→ **What is expected**
Please reproduce the entries exactly as they appear below, but not the pictures.
(Data listing Opens)
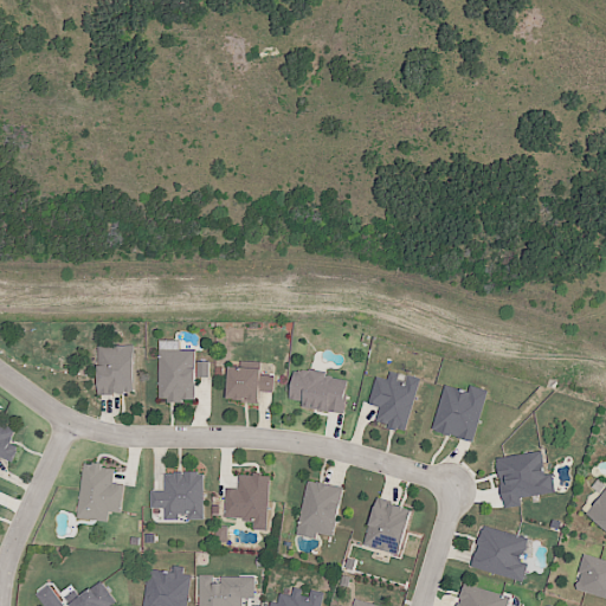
[(97,347),(98,376),(98,394),(140,393),(139,347),(97,347)]
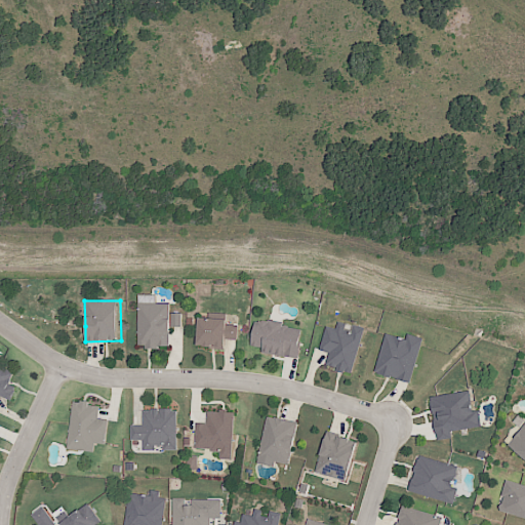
[(133,304),(134,311),(135,348),(173,346),(172,328),(185,327),(185,314),(172,315),(171,303),(133,304)]
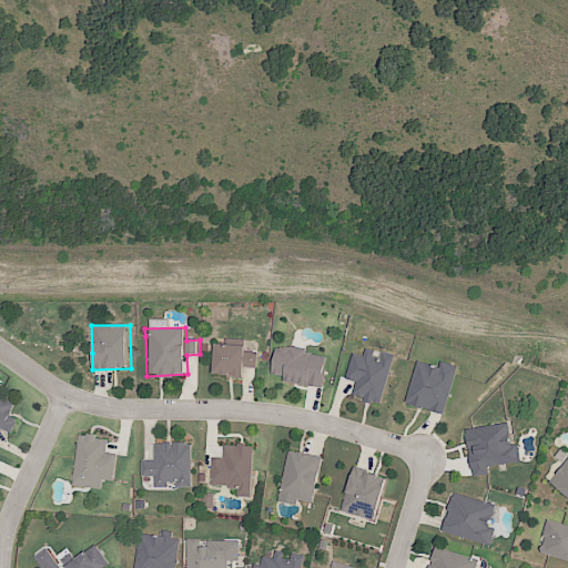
[(215,343),(214,362),(212,374),(244,377),(245,367),(256,368),(257,358),(259,353),(247,353),(247,346),(215,343)]
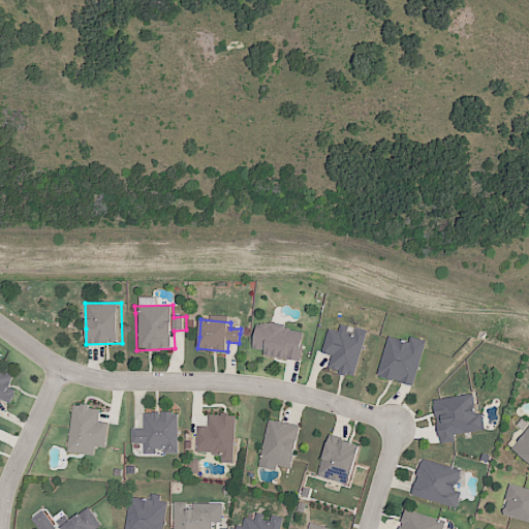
[(257,325),(256,336),(254,351),(265,352),(263,358),(301,363),(303,355),(307,334),(285,330),(285,324),(270,322),(269,328),(257,325)]
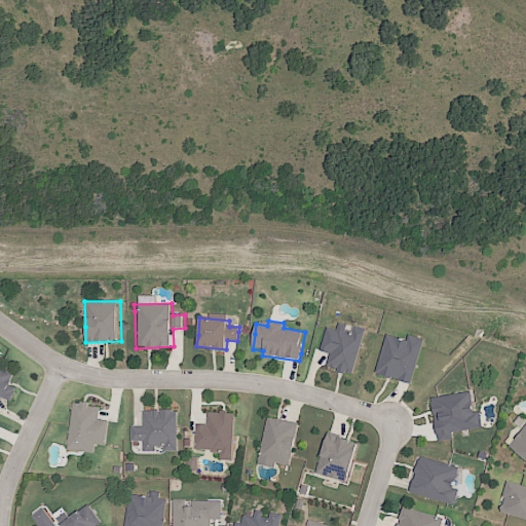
[(323,326),(316,349),(327,352),(324,365),(350,372),(362,330),(352,327),(350,334),(323,326)]
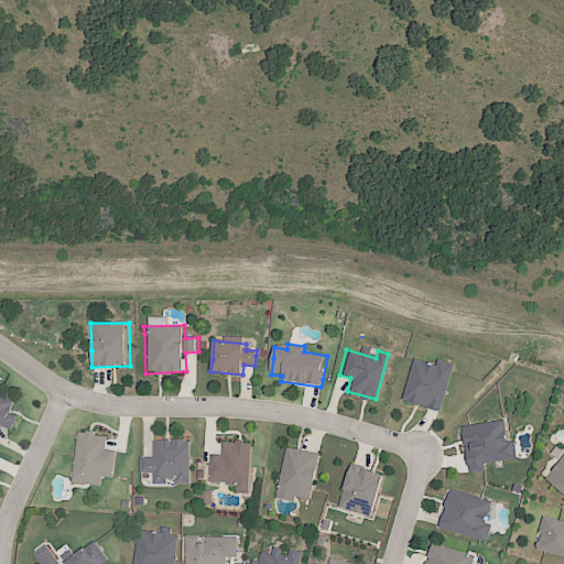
[(411,357),(400,399),(443,409),(453,368),(411,357)]
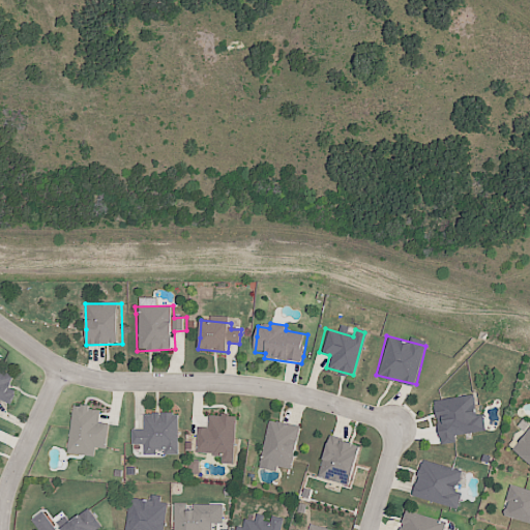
[(0,399),(12,407),(19,395),(10,390),(20,376),(0,363),(0,399)]
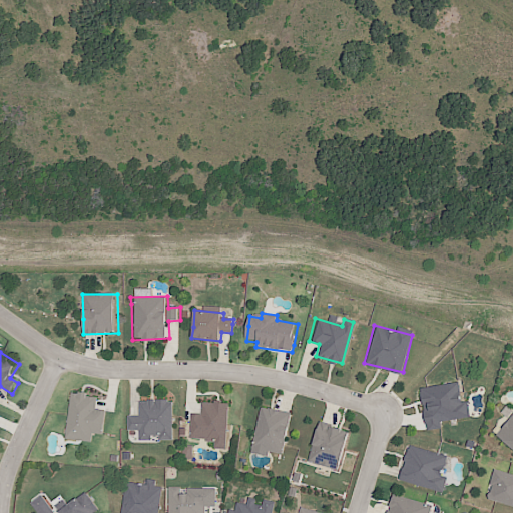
[(419,386),(427,431),(444,428),(443,421),(471,415),(468,399),(458,401),(454,379),(419,386)]
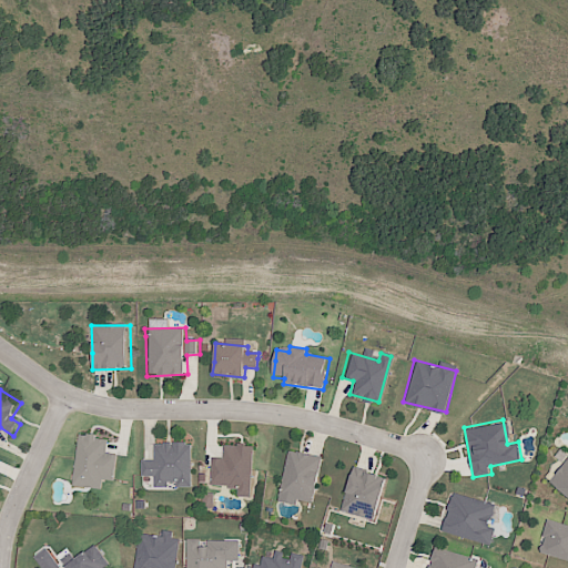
[(78,435),(75,455),(71,487),(101,492),(103,480),(113,482),(114,476),(117,457),(107,456),(109,439),(78,435)]
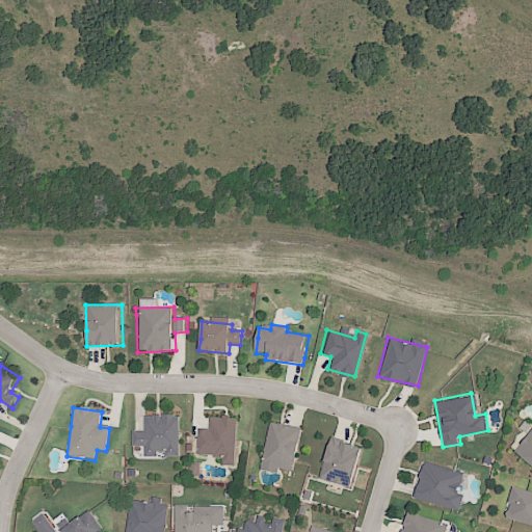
[(145,417),(145,426),(133,426),(134,441),(134,447),(144,446),(144,456),(183,455),(183,433),(182,417),(145,417)]
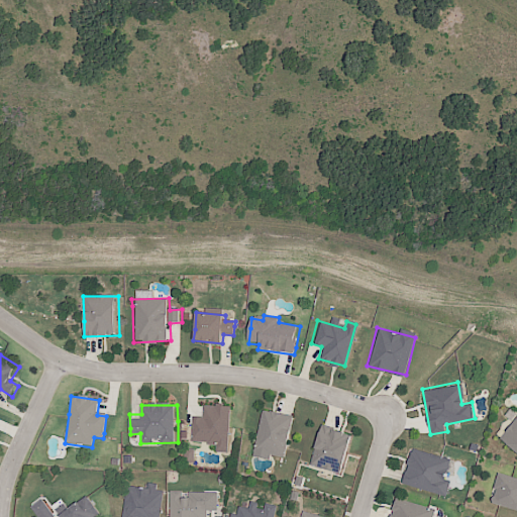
[(195,418),(194,426),(193,441),(209,442),(208,449),(228,450),(230,424),(232,408),(206,405),(204,419),(195,418)]
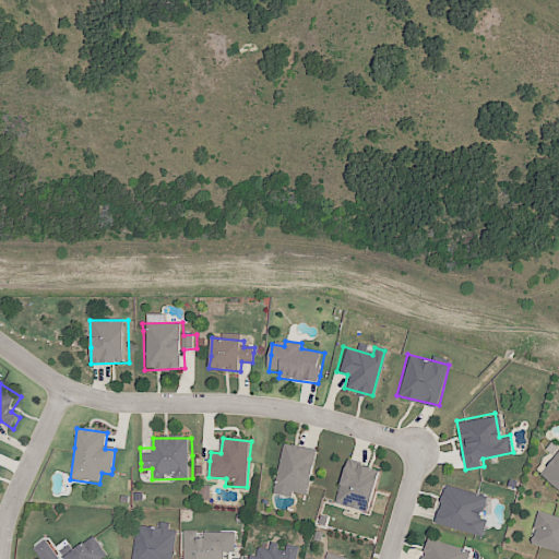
[(284,440),(277,468),(273,485),(307,494),(310,480),(319,450),(284,440)]
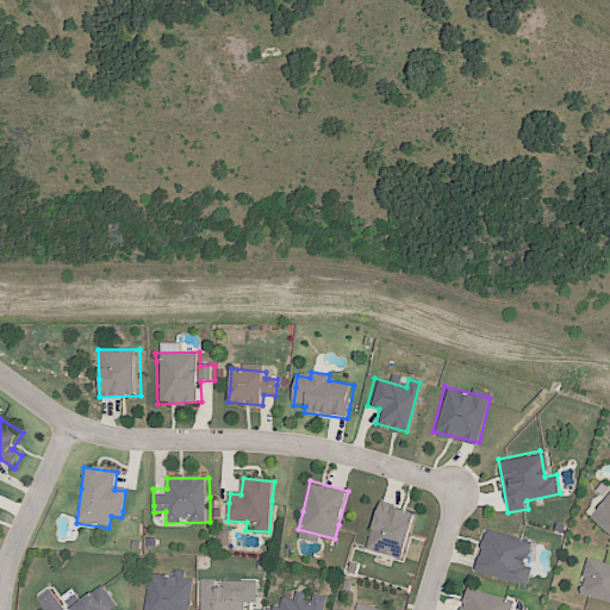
[(380,489),(366,546),(408,555),(417,514),(404,511),(408,496),(380,489)]
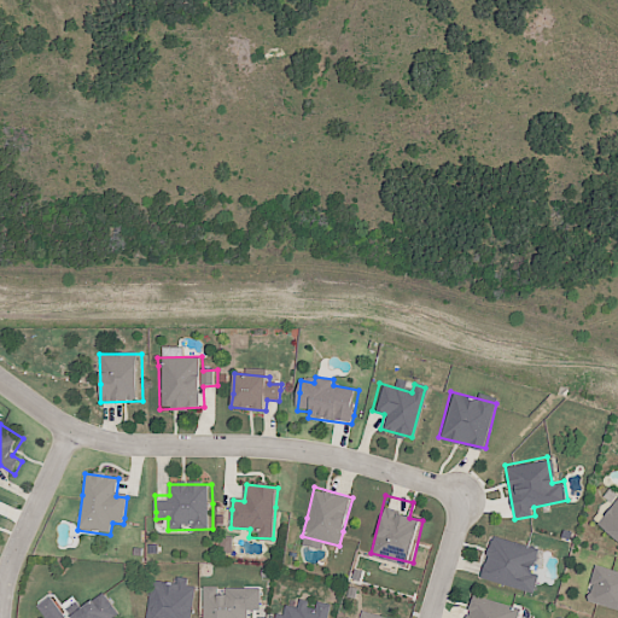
[(617,497),(617,537),(599,522),(617,497)]
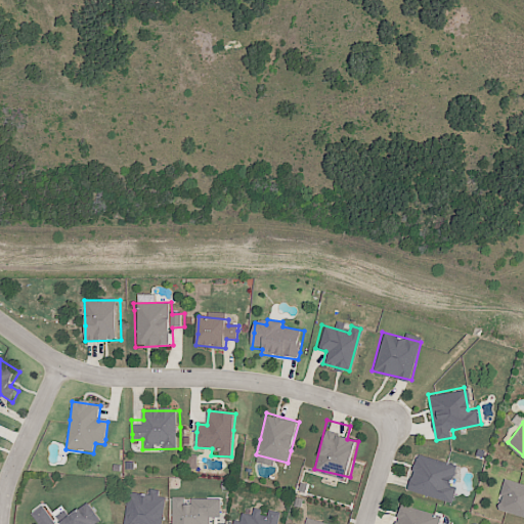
[(417,451),(407,488),(454,499),(457,487),(452,486),(459,463),(417,451)]
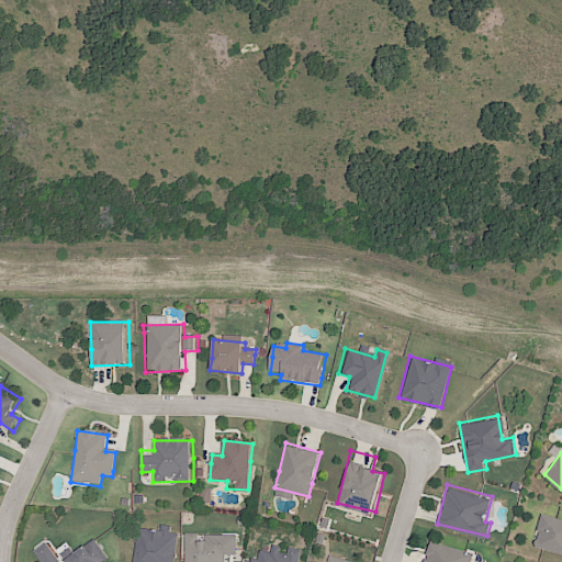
[(211,503),(211,489),(200,490),(201,504),(211,503)]
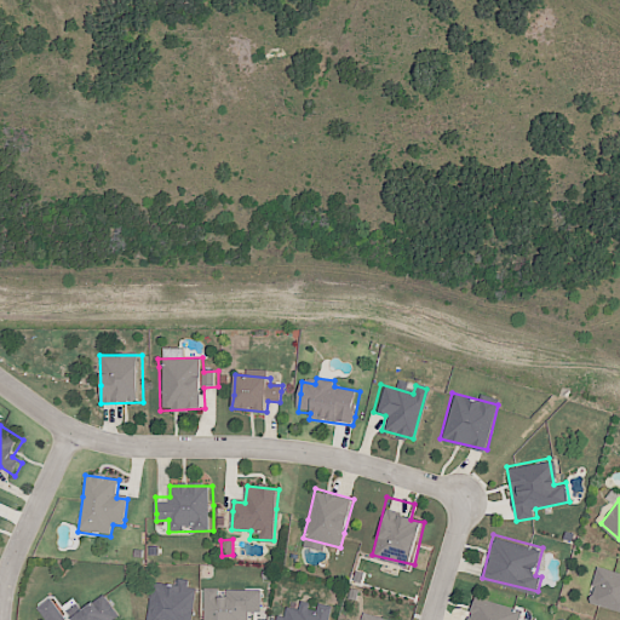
[(619,569),(595,563),(585,602),(619,610),(619,569)]
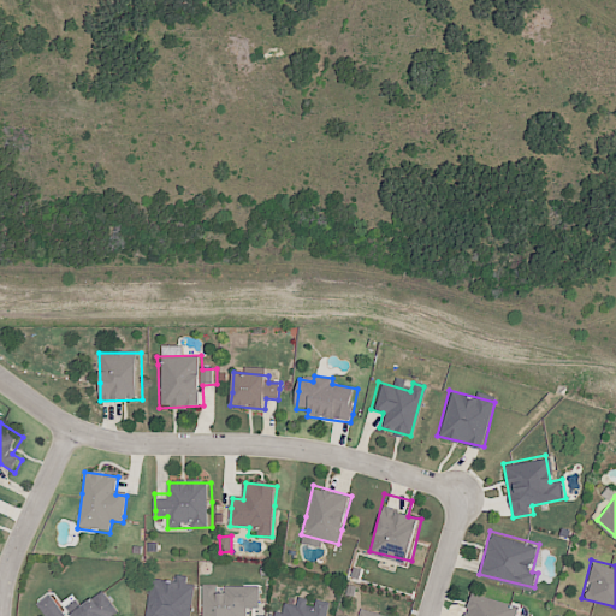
[(152,581),(146,615),(193,615),(197,587),(152,581)]
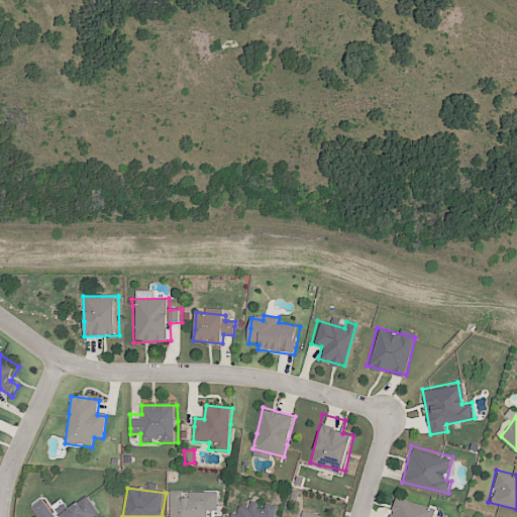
[(169,493),(169,516),(209,516),(209,494),(192,494),(192,500),(182,500),(182,493),(169,493)]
(Data listing Closes)
→ **Answer box**
[(97,347),(98,376),(98,394),(140,393),(139,347),(97,347)]
[(133,304),(134,311),(135,348),(173,346),(172,328),(185,327),(185,314),(172,315),(171,303),(133,304)]
[(215,343),(214,362),(212,374),(244,377),(245,367),(256,368),(257,358),(259,353),(247,353),(247,346),(215,343)]
[(257,325),(256,336),(254,351),(265,352),(263,358),(301,363),(303,355),(307,334),(285,330),(285,324),(270,322),(269,328),(257,325)]
[(323,326),(316,349),(327,352),(324,365),(350,372),(362,330),(352,327),(350,334),(323,326)]
[(411,357),(400,399),(443,409),(453,368),(411,357)]
[(0,399),(12,407),(19,395),(10,390),(20,376),(0,363),(0,399)]
[(419,386),(427,431),(444,428),(443,421),(471,415),(468,399),(458,401),(454,379),(419,386)]
[(78,435),(75,455),(71,487),(101,492),(103,480),(113,482),(114,476),(117,457),(107,456),(109,439),(78,435)]
[(145,417),(145,426),(133,426),(134,441),(134,447),(144,446),(144,456),(183,455),(183,433),(182,417),(145,417)]
[(195,418),(194,426),(193,441),(209,442),(208,449),(228,450),(230,424),(232,408),(206,405),(204,419),(195,418)]
[(284,440),(277,468),(273,485),(307,494),(310,480),(319,450),(284,440)]
[(380,489),(366,546),(408,555),(417,514),(404,511),(408,496),(380,489)]
[(617,497),(617,537),(599,522),(617,497)]
[(417,451),(407,488),(454,499),(457,487),(452,486),(459,463),(417,451)]
[(211,503),(211,489),(200,490),(201,504),(211,503)]
[(619,569),(595,563),(585,602),(619,610),(619,569)]
[(152,581),(146,615),(193,615),(197,587),(152,581)]
[(169,493),(169,516),(209,516),(209,494),(192,494),(192,500),(182,500),(182,493),(169,493)]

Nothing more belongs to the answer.